- _Instructions to follow_
Every word of the data must be reproduced in your reply exactly.

=-=-=-=-=

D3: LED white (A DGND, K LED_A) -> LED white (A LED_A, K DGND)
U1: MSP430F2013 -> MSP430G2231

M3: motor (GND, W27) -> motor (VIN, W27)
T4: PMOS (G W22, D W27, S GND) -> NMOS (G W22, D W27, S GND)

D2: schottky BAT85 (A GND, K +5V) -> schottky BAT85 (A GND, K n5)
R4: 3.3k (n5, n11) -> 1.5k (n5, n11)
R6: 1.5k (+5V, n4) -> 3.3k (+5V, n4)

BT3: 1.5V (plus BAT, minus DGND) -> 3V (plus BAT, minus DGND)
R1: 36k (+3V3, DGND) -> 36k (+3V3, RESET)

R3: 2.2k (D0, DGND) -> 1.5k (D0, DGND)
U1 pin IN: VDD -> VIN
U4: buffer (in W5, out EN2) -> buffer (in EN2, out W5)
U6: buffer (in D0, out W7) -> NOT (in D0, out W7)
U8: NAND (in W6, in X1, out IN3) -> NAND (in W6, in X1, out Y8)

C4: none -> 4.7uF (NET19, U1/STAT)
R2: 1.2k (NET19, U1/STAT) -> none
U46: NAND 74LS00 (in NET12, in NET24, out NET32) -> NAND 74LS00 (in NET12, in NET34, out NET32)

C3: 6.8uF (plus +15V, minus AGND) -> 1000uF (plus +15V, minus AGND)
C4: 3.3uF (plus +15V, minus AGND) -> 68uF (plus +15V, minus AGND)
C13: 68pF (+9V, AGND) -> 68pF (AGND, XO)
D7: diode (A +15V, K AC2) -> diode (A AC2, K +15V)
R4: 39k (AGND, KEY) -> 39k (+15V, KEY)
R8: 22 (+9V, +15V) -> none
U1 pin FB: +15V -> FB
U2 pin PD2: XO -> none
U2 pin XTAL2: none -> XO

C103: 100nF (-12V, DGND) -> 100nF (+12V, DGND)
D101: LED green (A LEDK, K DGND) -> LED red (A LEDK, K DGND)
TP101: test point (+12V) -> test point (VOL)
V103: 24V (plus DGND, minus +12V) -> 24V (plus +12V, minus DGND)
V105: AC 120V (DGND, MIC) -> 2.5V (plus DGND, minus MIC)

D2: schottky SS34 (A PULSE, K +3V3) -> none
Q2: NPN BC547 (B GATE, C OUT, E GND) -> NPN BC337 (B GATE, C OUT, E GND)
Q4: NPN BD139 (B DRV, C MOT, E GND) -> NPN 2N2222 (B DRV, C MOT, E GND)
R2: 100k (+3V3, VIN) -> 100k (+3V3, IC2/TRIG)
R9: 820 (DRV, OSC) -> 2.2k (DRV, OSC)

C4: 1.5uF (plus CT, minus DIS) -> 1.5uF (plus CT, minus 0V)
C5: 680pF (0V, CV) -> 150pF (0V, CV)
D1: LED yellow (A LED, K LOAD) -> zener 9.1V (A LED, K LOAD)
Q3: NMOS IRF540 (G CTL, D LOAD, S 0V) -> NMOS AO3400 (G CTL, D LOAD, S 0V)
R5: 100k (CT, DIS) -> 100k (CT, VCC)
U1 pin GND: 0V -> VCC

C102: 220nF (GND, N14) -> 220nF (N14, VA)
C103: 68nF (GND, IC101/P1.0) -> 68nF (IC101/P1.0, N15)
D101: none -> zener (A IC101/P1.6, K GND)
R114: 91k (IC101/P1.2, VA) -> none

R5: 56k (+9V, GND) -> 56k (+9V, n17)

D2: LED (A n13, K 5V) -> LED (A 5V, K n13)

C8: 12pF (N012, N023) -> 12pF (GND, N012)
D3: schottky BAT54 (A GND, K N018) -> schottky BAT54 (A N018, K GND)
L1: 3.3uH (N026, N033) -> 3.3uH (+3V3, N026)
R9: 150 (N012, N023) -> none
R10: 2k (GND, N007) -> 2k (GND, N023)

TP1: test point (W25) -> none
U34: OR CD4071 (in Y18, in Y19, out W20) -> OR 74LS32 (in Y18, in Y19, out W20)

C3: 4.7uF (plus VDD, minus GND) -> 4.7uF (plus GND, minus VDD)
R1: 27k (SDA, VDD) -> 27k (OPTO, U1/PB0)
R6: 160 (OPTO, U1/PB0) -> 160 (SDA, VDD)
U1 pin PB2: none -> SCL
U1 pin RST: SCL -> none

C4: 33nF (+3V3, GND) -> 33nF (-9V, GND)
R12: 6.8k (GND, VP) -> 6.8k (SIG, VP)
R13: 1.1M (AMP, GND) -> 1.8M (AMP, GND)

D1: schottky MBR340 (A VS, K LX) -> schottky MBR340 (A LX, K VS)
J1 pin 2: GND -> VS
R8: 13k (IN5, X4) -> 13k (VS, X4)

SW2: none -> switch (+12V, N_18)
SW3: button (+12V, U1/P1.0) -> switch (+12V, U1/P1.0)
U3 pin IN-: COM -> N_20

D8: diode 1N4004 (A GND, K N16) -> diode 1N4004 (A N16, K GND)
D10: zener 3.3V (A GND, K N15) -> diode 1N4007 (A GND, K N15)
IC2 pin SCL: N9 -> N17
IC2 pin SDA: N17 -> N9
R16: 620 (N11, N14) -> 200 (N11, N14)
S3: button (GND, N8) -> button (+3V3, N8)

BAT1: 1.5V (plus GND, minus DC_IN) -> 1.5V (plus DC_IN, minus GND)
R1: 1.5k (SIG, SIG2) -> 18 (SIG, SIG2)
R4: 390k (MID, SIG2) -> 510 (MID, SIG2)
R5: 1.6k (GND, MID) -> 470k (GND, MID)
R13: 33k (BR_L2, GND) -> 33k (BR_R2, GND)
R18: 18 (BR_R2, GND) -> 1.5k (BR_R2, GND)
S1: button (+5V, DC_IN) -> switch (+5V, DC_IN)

=-=-=-=-=

- _Your solution_
D3: LED white (A DGND, K LED_A) -> LED white (A LED_A, K DGND)
U1: MSP430F2013 -> MSP430G2231

M3: motor (GND, W27) -> motor (VIN, W27)
T4: PMOS (G W22, D W27, S GND) -> NMOS (G W22, D W27, S GND)

D2: schottky BAT85 (A GND, K +5V) -> schottky BAT85 (A GND, K n5)
R4: 3.3k (n5, n11) -> 1.5k (n5, n11)
R6: 1.5k (+5V, n4) -> 3.3k (+5V, n4)

BT3: 1.5V (plus BAT, minus DGND) -> 3V (plus BAT, minus DGND)
R1: 36k (+3V3, DGND) -> 36k (+3V3, RESET)

R3: 2.2k (D0, DGND) -> 1.5k (D0, DGND)
U1 pin IN: VDD -> VIN
U4: buffer (in W5, out EN2) -> buffer (in EN2, out W5)
U6: buffer (in D0, out W7) -> NOT (in D0, out W7)
U8: NAND (in W6, in X1, out IN3) -> NAND (in W6, in X1, out Y8)

C4: none -> 4.7uF (NET19, U1/STAT)
R2: 1.2k (NET19, U1/STAT) -> none
U46: NAND 74LS00 (in NET12, in NET24, out NET32) -> NAND 74LS00 (in NET12, in NET34, out NET32)

C3: 6.8uF (plus +15V, minus AGND) -> 1000uF (plus +15V, minus AGND)
C4: 3.3uF (plus +15V, minus AGND) -> 68uF (plus +15V, minus AGND)
C13: 68pF (+9V, AGND) -> 68pF (AGND, XO)
D7: diode (A +15V, K AC2) -> diode (A AC2, K +15V)
R4: 39k (AGND, KEY) -> 39k (+15V, KEY)
R8: 22 (+9V, +15V) -> none
U1 pin FB: +15V -> FB
U2 pin PD2: XO -> none
U2 pin XTAL2: none -> XO

C103: 100nF (-12V, DGND) -> 100nF (+12V, DGND)
D101: LED green (A LEDK, K DGND) -> LED red (A LEDK, K DGND)
TP101: test point (+12V) -> test point (VOL)
V103: 24V (plus DGND, minus +12V) -> 24V (plus +12V, minus DGND)
V105: AC 120V (DGND, MIC) -> 2.5V (plus DGND, minus MIC)

D2: schottky SS34 (A PULSE, K +3V3) -> none
Q2: NPN BC547 (B GATE, C OUT, E GND) -> NPN BC337 (B GATE, C OUT, E GND)
Q4: NPN BD139 (B DRV, C MOT, E GND) -> NPN 2N2222 (B DRV, C MOT, E GND)
R2: 100k (+3V3, VIN) -> 100k (+3V3, IC2/TRIG)
R9: 820 (DRV, OSC) -> 2.2k (DRV, OSC)

C4: 1.5uF (plus CT, minus DIS) -> 1.5uF (plus CT, minus 0V)
C5: 680pF (0V, CV) -> 150pF (0V, CV)
D1: LED yellow (A LED, K LOAD) -> zener 9.1V (A LED, K LOAD)
Q3: NMOS IRF540 (G CTL, D LOAD, S 0V) -> NMOS AO3400 (G CTL, D LOAD, S 0V)
R5: 100k (CT, DIS) -> 100k (CT, VCC)
U1 pin GND: 0V -> VCC

C102: 220nF (GND, N14) -> 220nF (N14, VA)
C103: 68nF (GND, IC101/P1.0) -> 68nF (IC101/P1.0, N15)
D101: none -> zener (A IC101/P1.6, K GND)
R114: 91k (IC101/P1.2, VA) -> none

R5: 56k (+9V, GND) -> 56k (+9V, n17)

D2: LED (A n13, K 5V) -> LED (A 5V, K n13)

C8: 12pF (N012, N023) -> 12pF (GND, N012)
D3: schottky BAT54 (A GND, K N018) -> schottky BAT54 (A N018, K GND)
L1: 3.3uH (N026, N033) -> 3.3uH (+3V3, N026)
R9: 150 (N012, N023) -> none
R10: 2k (GND, N007) -> 2k (GND, N023)

TP1: test point (W25) -> none
U34: OR CD4071 (in Y18, in Y19, out W20) -> OR 74LS32 (in Y18, in Y19, out W20)

C3: 4.7uF (plus VDD, minus GND) -> 4.7uF (plus GND, minus VDD)
R1: 27k (SDA, VDD) -> 27k (OPTO, U1/PB0)
R6: 160 (OPTO, U1/PB0) -> 160 (SDA, VDD)
U1 pin PB2: none -> SCL
U1 pin RST: SCL -> none

C4: 33nF (+3V3, GND) -> 33nF (-9V, GND)
R12: 6.8k (GND, VP) -> 6.8k (SIG, VP)
R13: 1.1M (AMP, GND) -> 1.8M (AMP, GND)

D1: schottky MBR340 (A VS, K LX) -> schottky MBR340 (A LX, K VS)
J1 pin 2: GND -> VS
R8: 13k (IN5, X4) -> 13k (VS, X4)

SW2: none -> switch (+12V, N_18)
SW3: button (+12V, U1/P1.0) -> switch (+12V, U1/P1.0)
U3 pin IN-: COM -> N_20

D8: diode 1N4004 (A GND, K N16) -> diode 1N4004 (A N16, K GND)
D10: zener 3.3V (A GND, K N15) -> diode 1N4007 (A GND, K N15)
IC2 pin SCL: N9 -> N17
IC2 pin SDA: N17 -> N9
R16: 620 (N11, N14) -> 200 (N11, N14)
S3: button (GND, N8) -> button (+3V3, N8)

BAT1: 1.5V (plus GND, minus DC_IN) -> 1.5V (plus DC_IN, minus GND)
R1: 1.5k (SIG, SIG2) -> 18 (SIG, SIG2)
R4: 390k (MID, SIG2) -> 510 (MID, SIG2)
R5: 1.6k (GND, MID) -> 470k (GND, MID)
R13: 33k (BR_L2, GND) -> 33k (BR_R2, GND)
R18: 18 (BR_R2, GND) -> 1.5k (BR_R2, GND)
S1: button (+5V, DC_IN) -> switch (+5V, DC_IN)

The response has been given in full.